(Excerpts from a dataset)
§

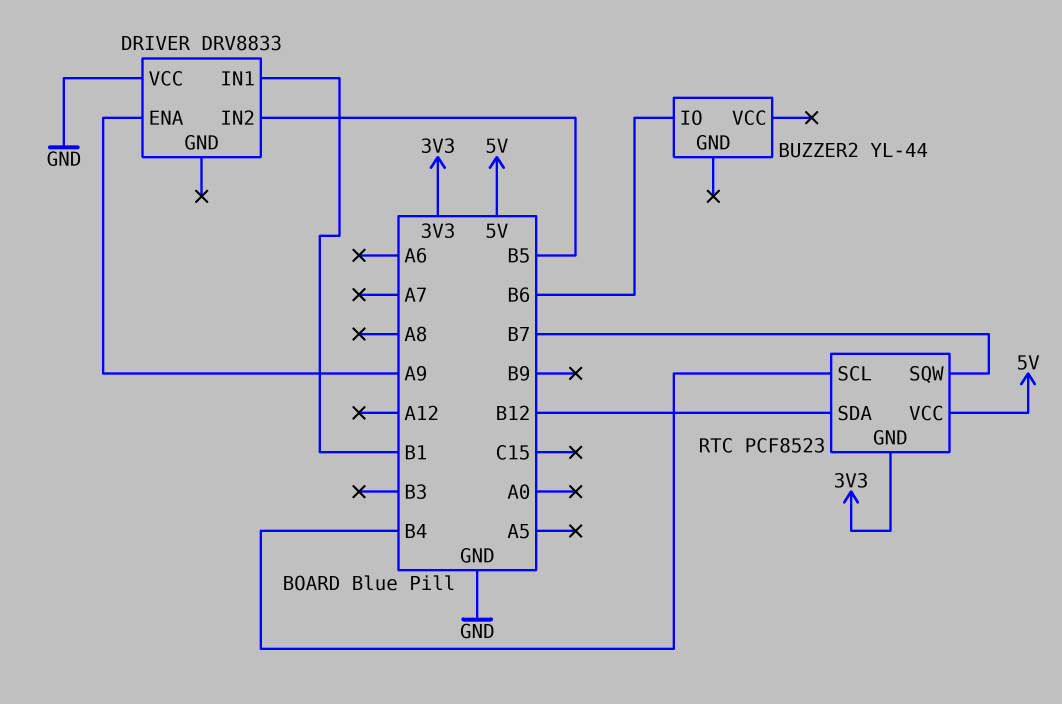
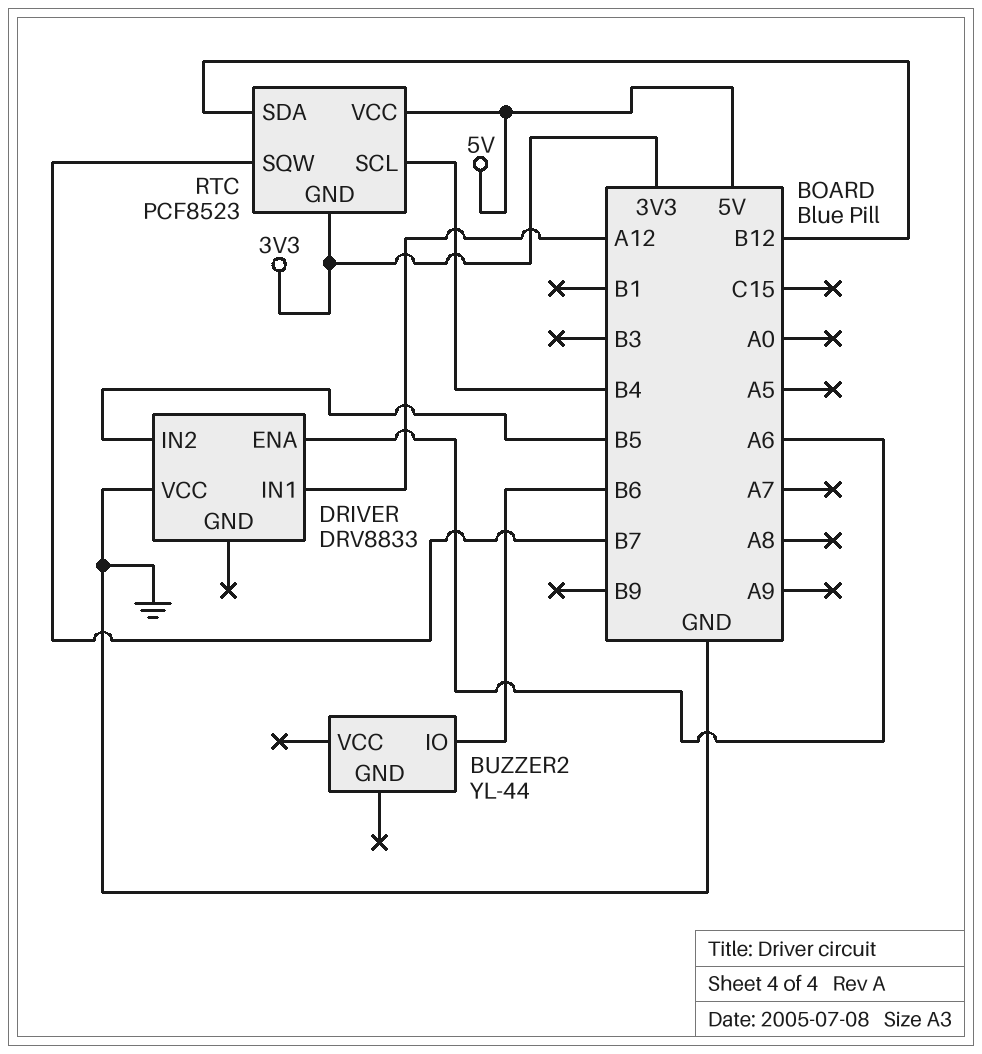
DRIVER pin ENA: A9 -> A6
DRIVER pin IN1: B1 -> A12

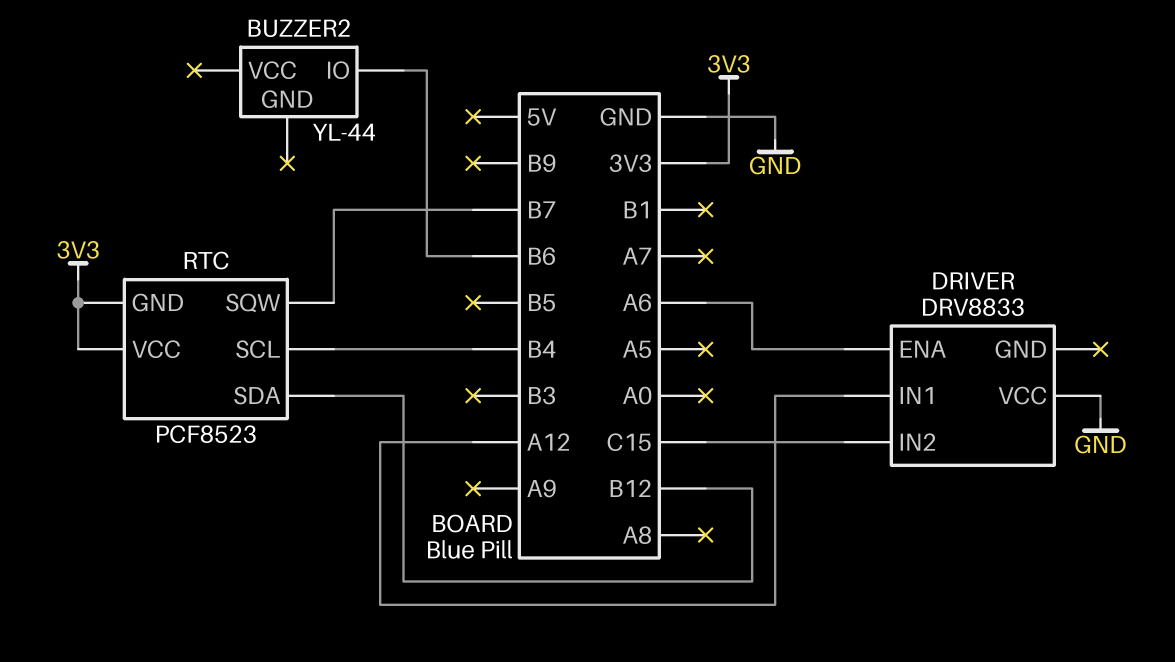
DRIVER pin IN2: B5 -> C15
RTC pin VCC: 5V -> 3V3

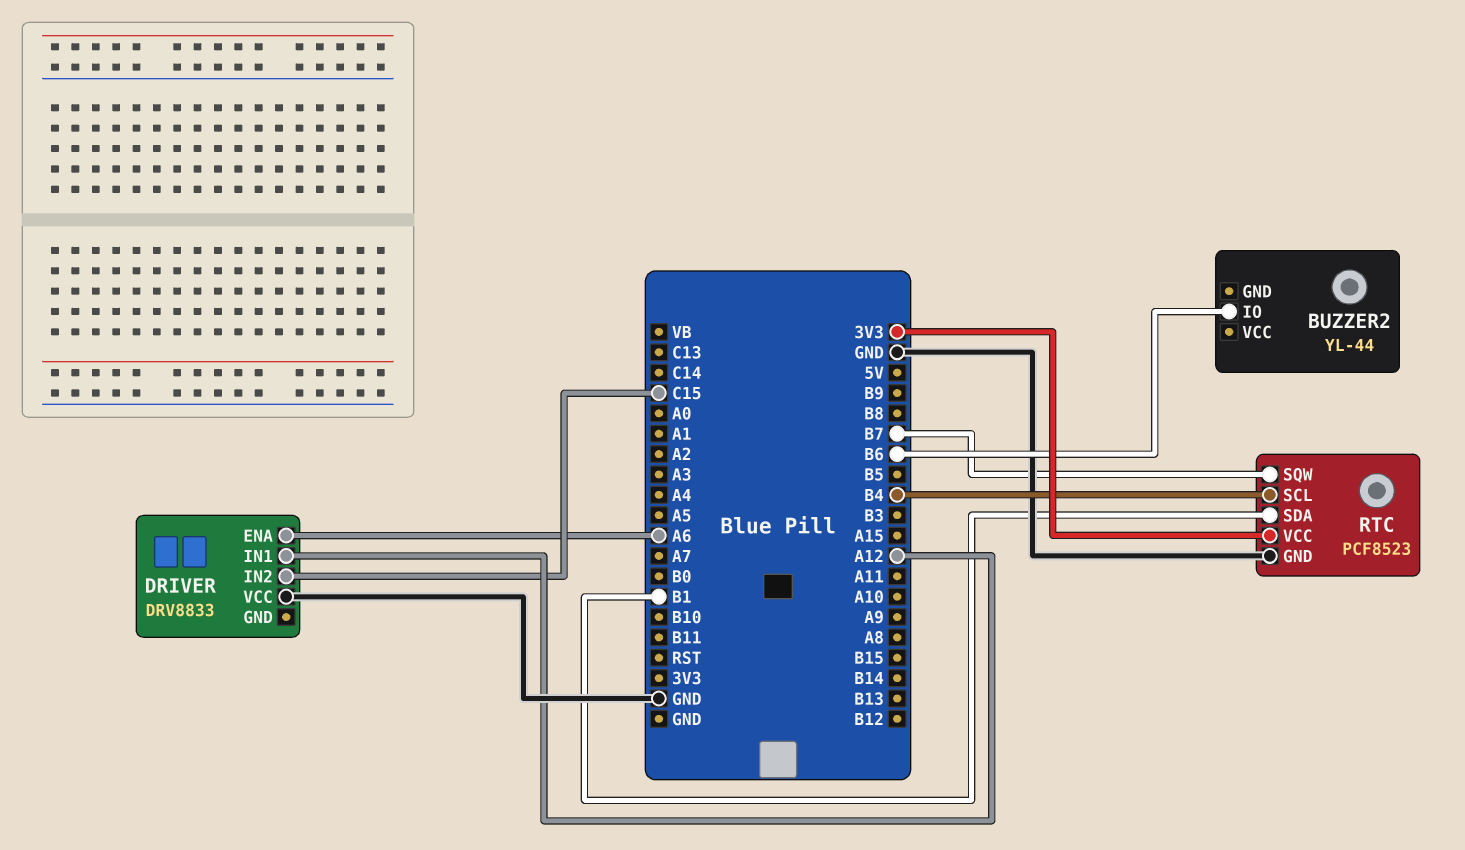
RTC pin GND: 3V3 -> GND
RTC pin SDA: B12 -> B1

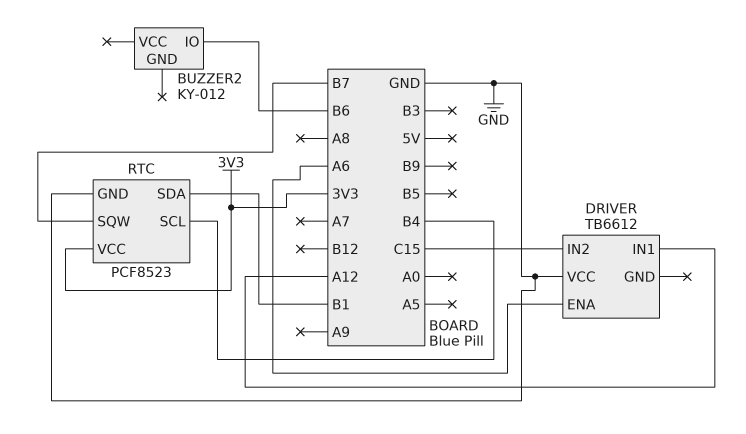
BUZZER2: YL-44 -> KY-012
DRIVER: DRV8833 -> TB6612

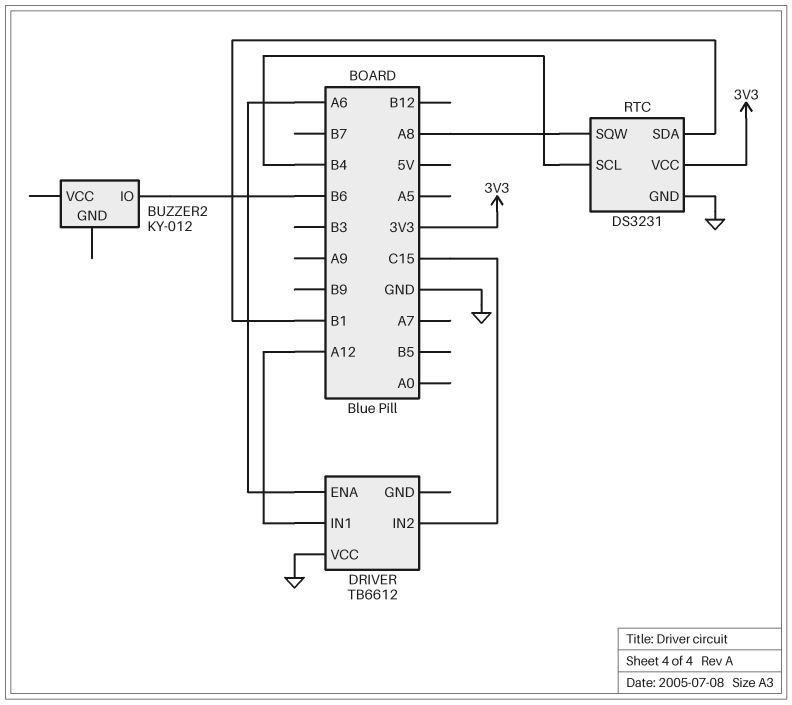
RTC: PCF8523 -> DS3231
RTC pin SQW: B7 -> A8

§

■ ACTION ITEM
The line that contains "DRIVER pin IN1: B1 -> A12" begins the range and the last line of the entries ends it; print that range exactly, without pictures.

■ TASK RESULT
DRIVER pin IN1: B1 -> A12

DRIVER pin IN2: B5 -> C15
RTC pin VCC: 5V -> 3V3

RTC pin GND: 3V3 -> GND
RTC pin SDA: B12 -> B1

BUZZER2: YL-44 -> KY-012
DRIVER: DRV8833 -> TB6612

RTC: PCF8523 -> DS3231
RTC pin SQW: B7 -> A8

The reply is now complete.